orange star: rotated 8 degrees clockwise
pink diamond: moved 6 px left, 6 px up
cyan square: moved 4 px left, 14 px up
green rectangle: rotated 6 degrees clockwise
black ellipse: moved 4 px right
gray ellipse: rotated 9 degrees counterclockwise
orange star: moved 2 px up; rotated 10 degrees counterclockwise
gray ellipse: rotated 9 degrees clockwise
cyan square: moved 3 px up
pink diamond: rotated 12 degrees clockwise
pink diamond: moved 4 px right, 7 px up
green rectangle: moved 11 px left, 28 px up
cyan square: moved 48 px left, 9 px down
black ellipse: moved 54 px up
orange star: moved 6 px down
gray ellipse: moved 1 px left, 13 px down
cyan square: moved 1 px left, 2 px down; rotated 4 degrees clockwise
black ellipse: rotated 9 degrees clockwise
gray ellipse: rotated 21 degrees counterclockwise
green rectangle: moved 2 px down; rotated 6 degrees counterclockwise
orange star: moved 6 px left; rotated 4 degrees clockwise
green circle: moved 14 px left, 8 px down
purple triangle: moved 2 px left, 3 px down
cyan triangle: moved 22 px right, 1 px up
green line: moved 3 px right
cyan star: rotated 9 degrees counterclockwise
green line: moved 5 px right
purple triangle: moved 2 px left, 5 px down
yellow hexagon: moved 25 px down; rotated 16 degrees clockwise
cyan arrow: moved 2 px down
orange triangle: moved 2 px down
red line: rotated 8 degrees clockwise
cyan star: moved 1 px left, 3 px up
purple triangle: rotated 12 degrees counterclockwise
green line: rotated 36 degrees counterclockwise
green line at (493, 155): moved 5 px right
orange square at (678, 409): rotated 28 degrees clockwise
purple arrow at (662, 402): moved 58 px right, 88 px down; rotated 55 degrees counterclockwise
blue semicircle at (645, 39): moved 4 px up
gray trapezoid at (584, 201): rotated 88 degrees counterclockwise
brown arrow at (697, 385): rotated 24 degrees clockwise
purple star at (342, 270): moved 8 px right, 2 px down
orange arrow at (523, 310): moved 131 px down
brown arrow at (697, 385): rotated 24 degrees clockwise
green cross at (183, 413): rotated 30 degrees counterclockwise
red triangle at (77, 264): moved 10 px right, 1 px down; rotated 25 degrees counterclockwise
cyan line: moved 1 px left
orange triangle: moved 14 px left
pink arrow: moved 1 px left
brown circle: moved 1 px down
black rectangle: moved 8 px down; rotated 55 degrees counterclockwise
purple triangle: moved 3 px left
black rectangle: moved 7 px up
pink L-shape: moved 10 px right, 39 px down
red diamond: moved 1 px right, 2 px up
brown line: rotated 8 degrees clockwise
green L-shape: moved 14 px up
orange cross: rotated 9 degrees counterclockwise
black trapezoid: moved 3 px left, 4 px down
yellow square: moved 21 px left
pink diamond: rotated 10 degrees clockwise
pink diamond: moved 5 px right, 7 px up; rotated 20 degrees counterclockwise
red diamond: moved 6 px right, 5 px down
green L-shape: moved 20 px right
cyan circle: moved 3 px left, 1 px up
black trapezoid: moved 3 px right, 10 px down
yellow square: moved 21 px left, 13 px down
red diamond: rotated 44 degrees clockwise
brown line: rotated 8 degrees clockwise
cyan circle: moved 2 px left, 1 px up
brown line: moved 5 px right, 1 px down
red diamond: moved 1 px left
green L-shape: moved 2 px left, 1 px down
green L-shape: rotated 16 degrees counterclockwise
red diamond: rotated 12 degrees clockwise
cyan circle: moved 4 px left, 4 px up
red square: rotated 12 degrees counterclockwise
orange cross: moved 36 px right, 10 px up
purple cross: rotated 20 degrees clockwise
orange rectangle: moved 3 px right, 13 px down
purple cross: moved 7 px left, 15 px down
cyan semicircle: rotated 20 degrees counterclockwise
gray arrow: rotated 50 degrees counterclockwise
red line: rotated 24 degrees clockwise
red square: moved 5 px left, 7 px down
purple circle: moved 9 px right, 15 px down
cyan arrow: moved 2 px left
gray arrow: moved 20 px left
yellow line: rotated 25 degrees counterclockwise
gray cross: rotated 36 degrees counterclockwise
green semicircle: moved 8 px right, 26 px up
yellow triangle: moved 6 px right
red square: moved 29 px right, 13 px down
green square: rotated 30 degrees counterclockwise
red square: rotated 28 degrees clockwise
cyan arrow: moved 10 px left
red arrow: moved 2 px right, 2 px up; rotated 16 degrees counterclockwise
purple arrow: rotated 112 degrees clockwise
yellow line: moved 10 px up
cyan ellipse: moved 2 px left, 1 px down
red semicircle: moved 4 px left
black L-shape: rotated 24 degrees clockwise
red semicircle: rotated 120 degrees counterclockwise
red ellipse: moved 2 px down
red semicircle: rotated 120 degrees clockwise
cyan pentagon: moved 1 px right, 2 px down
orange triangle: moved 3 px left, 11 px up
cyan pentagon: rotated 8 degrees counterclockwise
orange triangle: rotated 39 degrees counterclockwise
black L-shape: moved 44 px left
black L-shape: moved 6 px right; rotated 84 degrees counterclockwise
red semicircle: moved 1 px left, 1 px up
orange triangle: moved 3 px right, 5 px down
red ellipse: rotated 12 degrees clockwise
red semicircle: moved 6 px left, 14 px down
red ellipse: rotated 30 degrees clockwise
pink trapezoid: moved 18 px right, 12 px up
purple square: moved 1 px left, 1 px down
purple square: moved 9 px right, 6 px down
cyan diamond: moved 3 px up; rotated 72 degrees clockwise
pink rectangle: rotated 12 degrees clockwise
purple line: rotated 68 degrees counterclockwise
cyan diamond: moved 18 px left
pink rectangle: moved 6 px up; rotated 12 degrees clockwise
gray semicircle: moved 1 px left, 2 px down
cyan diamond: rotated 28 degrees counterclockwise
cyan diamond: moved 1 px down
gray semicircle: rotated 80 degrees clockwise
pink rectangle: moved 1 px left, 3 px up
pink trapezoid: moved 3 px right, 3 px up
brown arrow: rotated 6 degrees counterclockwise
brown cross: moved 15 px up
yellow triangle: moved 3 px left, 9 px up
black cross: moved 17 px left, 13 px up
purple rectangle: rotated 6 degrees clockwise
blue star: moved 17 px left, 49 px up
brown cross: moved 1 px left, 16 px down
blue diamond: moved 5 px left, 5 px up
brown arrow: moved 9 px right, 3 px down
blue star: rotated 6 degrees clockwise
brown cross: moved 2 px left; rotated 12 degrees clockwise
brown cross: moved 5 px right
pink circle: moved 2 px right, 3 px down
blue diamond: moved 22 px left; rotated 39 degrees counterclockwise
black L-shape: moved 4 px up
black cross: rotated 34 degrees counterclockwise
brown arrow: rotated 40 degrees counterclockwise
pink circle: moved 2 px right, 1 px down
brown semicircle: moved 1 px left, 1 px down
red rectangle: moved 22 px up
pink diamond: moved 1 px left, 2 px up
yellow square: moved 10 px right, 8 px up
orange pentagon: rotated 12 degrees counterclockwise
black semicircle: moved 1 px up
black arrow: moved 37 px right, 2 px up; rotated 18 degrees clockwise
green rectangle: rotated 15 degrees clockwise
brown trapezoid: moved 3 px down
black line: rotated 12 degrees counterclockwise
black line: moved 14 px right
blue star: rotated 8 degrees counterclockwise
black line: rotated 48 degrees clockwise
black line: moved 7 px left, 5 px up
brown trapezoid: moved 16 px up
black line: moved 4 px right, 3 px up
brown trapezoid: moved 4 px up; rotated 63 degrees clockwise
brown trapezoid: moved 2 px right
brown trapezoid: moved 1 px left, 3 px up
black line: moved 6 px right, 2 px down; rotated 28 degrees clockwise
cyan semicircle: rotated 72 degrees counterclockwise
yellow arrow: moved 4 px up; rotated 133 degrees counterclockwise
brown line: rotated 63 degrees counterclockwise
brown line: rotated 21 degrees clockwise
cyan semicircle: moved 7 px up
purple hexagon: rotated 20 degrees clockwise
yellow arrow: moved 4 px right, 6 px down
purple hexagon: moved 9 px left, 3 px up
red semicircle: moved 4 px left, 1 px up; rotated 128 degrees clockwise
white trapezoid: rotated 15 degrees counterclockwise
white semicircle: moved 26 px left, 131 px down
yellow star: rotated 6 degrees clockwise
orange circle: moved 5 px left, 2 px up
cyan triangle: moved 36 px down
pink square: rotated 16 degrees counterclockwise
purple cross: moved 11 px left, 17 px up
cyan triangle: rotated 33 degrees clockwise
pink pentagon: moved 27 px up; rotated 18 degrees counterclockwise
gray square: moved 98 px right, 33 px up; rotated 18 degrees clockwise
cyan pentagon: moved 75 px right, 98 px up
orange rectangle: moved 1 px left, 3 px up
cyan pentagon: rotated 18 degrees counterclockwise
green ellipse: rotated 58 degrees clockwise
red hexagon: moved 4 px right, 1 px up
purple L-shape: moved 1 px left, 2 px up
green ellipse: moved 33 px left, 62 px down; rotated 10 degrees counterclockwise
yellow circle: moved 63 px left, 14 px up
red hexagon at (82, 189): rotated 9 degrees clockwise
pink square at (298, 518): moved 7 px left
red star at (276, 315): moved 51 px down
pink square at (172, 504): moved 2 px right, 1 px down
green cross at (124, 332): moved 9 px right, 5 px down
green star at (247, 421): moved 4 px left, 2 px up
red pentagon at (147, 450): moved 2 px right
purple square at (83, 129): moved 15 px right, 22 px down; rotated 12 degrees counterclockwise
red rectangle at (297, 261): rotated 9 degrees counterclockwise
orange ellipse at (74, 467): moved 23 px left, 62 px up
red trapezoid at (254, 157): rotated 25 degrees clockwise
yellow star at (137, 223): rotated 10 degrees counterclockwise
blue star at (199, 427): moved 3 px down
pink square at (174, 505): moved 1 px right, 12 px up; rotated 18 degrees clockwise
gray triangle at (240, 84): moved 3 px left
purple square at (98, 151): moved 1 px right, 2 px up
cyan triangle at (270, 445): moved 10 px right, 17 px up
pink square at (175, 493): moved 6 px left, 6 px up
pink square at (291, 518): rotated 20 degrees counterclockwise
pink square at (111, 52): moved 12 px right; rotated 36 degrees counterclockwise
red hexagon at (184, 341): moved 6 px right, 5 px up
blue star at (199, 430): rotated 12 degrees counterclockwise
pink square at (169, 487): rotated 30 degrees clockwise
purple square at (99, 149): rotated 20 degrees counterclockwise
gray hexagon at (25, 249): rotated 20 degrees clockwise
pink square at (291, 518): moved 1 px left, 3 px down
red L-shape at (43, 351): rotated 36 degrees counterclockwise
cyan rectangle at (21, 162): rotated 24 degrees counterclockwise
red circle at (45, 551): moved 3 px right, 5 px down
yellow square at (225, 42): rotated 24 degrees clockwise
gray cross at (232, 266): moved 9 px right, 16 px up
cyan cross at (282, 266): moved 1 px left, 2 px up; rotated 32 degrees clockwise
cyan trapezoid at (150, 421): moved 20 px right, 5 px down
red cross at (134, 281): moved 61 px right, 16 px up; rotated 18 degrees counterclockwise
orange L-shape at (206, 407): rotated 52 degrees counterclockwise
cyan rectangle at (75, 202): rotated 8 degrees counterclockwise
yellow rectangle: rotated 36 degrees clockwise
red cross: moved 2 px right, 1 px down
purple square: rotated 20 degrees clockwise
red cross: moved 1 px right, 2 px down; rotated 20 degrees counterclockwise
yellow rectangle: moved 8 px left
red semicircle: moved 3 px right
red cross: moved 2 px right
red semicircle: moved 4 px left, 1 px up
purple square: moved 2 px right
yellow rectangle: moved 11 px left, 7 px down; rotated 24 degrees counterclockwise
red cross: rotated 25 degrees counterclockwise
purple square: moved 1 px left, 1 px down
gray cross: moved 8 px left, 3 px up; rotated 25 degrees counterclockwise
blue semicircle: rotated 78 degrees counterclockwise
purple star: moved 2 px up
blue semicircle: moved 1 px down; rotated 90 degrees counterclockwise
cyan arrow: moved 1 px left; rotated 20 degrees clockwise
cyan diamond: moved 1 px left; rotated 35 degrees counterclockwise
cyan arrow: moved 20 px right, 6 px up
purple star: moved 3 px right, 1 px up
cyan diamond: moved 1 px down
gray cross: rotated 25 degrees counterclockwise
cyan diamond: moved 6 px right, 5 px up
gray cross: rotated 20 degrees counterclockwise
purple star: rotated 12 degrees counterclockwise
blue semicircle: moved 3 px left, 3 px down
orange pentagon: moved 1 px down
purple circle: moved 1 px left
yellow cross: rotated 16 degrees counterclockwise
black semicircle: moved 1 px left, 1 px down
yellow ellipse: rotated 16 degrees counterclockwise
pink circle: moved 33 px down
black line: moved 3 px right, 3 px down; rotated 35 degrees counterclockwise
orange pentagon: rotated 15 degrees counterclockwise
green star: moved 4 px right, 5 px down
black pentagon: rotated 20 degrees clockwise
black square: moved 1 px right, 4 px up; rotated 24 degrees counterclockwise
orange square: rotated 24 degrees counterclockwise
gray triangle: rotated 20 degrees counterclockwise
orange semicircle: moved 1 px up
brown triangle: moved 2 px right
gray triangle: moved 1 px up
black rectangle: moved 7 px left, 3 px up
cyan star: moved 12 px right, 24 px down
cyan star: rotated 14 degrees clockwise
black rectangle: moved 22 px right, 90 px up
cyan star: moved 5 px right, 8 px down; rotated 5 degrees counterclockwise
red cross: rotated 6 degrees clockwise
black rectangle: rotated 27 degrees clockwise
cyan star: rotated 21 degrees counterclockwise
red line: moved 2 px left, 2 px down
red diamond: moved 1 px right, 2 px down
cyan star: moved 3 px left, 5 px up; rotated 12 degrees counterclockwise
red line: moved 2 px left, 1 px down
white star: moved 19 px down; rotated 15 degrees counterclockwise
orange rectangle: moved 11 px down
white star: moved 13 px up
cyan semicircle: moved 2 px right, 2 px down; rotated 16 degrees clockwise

**PROBLEM REQUIREMENTS**
Please give the listing again from its first line through the line holding "gray ellipse: rotated 9 degrees counterclockwise", inclusive, swapping "diamond" for "rhombus" and leaving everything else unchanged.

**EXERCISE SOLUTION**
orange star: rotated 8 degrees clockwise
pink rhombus: moved 6 px left, 6 px up
cyan square: moved 4 px left, 14 px up
green rectangle: rotated 6 degrees clockwise
black ellipse: moved 4 px right
gray ellipse: rotated 9 degrees counterclockwise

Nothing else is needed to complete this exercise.